Collected data:
§ §
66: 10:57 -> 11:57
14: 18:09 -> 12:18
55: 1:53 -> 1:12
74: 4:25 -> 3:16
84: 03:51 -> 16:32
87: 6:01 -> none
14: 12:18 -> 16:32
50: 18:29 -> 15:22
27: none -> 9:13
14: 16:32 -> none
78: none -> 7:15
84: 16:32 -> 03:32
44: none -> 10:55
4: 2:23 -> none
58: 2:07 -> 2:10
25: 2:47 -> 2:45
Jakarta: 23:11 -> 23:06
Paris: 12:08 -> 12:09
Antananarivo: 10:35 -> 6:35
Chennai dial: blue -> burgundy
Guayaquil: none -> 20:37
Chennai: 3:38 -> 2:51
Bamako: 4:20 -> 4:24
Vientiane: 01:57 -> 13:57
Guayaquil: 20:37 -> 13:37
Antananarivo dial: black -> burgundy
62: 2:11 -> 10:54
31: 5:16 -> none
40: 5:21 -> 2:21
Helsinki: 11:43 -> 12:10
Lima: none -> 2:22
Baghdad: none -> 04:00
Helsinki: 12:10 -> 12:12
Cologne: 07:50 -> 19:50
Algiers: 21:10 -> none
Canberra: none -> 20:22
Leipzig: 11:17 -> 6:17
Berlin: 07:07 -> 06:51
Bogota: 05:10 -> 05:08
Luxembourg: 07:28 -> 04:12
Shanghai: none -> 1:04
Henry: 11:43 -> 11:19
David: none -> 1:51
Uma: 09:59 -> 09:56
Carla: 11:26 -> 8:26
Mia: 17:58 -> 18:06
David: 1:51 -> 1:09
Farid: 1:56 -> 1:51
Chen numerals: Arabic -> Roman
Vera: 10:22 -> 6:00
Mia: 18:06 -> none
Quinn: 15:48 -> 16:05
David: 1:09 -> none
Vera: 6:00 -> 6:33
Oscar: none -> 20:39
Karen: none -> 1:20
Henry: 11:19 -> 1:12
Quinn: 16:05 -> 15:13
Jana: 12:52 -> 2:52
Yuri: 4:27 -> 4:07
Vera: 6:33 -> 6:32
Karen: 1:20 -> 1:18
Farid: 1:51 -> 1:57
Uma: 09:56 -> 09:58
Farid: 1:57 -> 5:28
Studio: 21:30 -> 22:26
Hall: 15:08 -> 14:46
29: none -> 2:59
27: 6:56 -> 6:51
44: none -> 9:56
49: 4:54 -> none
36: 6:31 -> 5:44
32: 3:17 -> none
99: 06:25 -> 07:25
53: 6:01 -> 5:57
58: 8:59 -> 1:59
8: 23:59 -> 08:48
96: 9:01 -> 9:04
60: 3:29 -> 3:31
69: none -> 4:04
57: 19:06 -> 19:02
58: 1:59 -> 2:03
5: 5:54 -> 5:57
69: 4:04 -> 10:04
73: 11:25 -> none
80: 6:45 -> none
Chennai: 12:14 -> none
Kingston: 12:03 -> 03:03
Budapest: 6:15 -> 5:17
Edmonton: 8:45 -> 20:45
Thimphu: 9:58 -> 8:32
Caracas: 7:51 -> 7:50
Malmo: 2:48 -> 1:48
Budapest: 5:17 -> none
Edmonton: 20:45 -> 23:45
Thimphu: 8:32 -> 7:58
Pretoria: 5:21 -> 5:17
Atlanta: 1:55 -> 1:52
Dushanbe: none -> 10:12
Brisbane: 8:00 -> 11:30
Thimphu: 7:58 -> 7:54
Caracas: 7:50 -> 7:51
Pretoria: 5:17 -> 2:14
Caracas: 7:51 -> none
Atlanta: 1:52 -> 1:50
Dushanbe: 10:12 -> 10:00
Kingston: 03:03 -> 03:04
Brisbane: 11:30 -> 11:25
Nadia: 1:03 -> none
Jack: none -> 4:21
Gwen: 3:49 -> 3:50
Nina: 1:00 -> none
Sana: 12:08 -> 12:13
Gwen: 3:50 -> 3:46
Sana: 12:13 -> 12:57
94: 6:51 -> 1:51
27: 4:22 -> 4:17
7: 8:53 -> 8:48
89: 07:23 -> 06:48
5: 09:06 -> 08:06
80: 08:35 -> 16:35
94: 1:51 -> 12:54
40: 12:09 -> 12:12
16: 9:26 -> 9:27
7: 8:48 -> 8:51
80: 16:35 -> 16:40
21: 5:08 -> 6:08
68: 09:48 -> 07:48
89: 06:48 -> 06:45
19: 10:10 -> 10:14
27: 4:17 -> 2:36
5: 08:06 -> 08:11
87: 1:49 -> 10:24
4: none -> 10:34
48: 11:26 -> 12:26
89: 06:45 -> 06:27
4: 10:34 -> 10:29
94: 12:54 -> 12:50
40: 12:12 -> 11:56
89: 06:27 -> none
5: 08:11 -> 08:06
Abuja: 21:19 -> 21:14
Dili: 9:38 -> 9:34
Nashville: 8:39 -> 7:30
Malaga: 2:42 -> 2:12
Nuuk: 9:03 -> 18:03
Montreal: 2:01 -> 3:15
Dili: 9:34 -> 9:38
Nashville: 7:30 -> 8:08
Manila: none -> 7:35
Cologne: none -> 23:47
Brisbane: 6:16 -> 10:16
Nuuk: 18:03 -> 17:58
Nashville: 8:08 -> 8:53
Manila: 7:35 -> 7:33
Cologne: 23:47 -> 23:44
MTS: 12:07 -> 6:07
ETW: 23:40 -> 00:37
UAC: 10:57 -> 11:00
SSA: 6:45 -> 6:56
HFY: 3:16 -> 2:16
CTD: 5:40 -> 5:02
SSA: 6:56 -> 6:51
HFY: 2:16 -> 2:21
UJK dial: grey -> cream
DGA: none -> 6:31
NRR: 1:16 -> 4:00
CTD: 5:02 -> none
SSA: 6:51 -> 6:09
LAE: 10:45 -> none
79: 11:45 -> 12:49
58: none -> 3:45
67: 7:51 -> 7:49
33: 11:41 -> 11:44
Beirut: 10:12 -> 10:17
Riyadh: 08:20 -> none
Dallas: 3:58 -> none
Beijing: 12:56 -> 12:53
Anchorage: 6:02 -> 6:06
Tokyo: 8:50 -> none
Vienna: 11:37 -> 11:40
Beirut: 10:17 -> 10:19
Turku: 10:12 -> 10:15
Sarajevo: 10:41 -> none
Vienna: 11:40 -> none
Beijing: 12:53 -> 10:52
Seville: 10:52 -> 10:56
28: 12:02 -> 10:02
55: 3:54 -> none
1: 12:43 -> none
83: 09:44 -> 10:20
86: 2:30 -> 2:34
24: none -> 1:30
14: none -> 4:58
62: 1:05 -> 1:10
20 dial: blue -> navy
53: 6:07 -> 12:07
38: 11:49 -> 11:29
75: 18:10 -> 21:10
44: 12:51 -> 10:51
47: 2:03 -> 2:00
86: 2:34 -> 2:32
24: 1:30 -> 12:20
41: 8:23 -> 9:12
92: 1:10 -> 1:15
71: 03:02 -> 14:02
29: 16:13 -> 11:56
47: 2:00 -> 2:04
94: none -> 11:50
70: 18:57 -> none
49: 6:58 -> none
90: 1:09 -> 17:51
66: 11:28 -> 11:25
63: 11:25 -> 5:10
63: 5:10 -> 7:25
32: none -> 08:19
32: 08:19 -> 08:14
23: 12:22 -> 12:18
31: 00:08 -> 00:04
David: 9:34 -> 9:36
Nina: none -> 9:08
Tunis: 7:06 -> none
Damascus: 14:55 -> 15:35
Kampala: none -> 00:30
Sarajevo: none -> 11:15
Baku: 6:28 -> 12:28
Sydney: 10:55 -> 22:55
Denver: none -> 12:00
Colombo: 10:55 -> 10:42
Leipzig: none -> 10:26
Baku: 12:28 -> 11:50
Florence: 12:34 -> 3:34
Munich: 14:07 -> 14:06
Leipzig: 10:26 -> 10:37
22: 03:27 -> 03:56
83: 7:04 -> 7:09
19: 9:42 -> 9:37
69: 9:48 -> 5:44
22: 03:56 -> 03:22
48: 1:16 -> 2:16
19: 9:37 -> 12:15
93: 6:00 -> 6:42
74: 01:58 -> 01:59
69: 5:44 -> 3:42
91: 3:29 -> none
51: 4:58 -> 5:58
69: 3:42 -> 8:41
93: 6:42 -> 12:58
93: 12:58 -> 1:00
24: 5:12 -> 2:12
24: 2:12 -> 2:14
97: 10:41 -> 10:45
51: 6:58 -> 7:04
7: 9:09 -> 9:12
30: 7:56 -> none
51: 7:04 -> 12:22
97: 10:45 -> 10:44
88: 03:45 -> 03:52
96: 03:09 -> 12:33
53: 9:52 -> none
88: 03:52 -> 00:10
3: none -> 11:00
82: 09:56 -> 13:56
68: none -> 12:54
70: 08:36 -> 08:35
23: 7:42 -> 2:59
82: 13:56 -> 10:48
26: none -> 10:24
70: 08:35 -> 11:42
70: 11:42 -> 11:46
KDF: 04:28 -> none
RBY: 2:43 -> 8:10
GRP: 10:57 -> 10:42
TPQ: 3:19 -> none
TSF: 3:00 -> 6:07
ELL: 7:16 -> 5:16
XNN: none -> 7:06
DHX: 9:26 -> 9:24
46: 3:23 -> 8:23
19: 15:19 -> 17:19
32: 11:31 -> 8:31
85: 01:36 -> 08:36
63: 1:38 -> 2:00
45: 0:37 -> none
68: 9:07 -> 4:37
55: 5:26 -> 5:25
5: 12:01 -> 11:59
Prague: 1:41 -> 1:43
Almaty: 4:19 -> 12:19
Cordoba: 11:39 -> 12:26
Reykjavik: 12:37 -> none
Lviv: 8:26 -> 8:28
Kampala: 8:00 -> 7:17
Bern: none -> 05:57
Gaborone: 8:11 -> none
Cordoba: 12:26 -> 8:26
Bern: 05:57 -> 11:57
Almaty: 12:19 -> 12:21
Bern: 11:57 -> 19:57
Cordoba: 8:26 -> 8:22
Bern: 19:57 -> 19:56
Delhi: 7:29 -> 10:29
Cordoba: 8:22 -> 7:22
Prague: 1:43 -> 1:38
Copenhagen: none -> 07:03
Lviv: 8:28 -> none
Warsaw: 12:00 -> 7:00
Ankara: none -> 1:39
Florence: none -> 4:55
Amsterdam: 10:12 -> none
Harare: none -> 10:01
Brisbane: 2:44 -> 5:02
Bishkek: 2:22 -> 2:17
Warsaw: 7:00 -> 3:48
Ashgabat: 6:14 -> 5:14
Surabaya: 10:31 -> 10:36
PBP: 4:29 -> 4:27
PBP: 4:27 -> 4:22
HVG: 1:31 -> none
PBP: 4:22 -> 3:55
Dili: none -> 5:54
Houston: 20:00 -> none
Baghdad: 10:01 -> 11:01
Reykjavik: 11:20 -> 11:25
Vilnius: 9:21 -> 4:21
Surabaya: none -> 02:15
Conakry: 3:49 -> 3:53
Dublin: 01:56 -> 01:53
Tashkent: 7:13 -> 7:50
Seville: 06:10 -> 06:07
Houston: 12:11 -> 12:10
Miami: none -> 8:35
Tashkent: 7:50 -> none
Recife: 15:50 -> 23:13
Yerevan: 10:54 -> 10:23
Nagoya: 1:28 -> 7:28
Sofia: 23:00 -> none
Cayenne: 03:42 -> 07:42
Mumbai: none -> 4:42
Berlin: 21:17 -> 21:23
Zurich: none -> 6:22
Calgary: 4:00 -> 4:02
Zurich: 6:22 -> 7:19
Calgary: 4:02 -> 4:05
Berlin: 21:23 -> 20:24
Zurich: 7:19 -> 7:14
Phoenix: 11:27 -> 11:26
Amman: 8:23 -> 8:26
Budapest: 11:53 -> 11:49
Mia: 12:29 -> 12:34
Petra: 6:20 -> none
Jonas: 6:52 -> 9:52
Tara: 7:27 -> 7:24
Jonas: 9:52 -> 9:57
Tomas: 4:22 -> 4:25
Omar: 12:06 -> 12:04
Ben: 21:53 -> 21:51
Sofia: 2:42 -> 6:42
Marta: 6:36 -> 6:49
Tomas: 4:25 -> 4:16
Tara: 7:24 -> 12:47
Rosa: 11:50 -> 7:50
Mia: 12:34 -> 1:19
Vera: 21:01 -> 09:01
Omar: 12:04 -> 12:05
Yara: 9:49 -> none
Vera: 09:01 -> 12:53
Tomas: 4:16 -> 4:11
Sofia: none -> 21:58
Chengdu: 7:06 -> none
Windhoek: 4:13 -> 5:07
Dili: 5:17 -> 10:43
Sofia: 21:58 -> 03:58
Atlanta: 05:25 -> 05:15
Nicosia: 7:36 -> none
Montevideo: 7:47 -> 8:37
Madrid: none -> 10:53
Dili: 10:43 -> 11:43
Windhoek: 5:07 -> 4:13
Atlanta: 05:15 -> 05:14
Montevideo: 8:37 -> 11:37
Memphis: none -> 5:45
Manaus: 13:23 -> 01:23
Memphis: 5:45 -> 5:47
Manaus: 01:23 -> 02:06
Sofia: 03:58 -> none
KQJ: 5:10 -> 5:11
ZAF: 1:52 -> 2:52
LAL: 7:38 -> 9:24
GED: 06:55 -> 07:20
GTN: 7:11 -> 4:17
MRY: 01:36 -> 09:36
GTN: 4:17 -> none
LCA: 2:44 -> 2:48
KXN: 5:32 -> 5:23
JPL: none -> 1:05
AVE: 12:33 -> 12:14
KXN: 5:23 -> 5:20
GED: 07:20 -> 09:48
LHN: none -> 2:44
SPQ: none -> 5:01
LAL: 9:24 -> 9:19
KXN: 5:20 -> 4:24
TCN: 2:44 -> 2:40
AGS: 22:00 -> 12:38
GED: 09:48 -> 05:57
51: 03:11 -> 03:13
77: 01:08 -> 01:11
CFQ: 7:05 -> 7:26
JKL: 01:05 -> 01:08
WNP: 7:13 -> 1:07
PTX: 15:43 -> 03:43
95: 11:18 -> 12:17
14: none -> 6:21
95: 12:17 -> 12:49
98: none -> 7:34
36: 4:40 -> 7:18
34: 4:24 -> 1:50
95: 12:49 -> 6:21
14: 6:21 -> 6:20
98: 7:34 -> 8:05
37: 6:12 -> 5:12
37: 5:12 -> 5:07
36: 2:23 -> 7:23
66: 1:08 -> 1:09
§ §
Exercise goal
Write out the listing above from its first line through the line with "Mia: 17:58 -> 18:06", including that line, and keep every line unchanged.

Final result
66: 10:57 -> 11:57
14: 18:09 -> 12:18
55: 1:53 -> 1:12
74: 4:25 -> 3:16
84: 03:51 -> 16:32
87: 6:01 -> none
14: 12:18 -> 16:32
50: 18:29 -> 15:22
27: none -> 9:13
14: 16:32 -> none
78: none -> 7:15
84: 16:32 -> 03:32
44: none -> 10:55
4: 2:23 -> none
58: 2:07 -> 2:10
25: 2:47 -> 2:45
Jakarta: 23:11 -> 23:06
Paris: 12:08 -> 12:09
Antananarivo: 10:35 -> 6:35
Chennai dial: blue -> burgundy
Guayaquil: none -> 20:37
Chennai: 3:38 -> 2:51
Bamako: 4:20 -> 4:24
Vientiane: 01:57 -> 13:57
Guayaquil: 20:37 -> 13:37
Antananarivo dial: black -> burgundy
62: 2:11 -> 10:54
31: 5:16 -> none
40: 5:21 -> 2:21
Helsinki: 11:43 -> 12:10
Lima: none -> 2:22
Baghdad: none -> 04:00
Helsinki: 12:10 -> 12:12
Cologne: 07:50 -> 19:50
Algiers: 21:10 -> none
Canberra: none -> 20:22
Leipzig: 11:17 -> 6:17
Berlin: 07:07 -> 06:51
Bogota: 05:10 -> 05:08
Luxembourg: 07:28 -> 04:12
Shanghai: none -> 1:04
Henry: 11:43 -> 11:19
David: none -> 1:51
Uma: 09:59 -> 09:56
Carla: 11:26 -> 8:26
Mia: 17:58 -> 18:06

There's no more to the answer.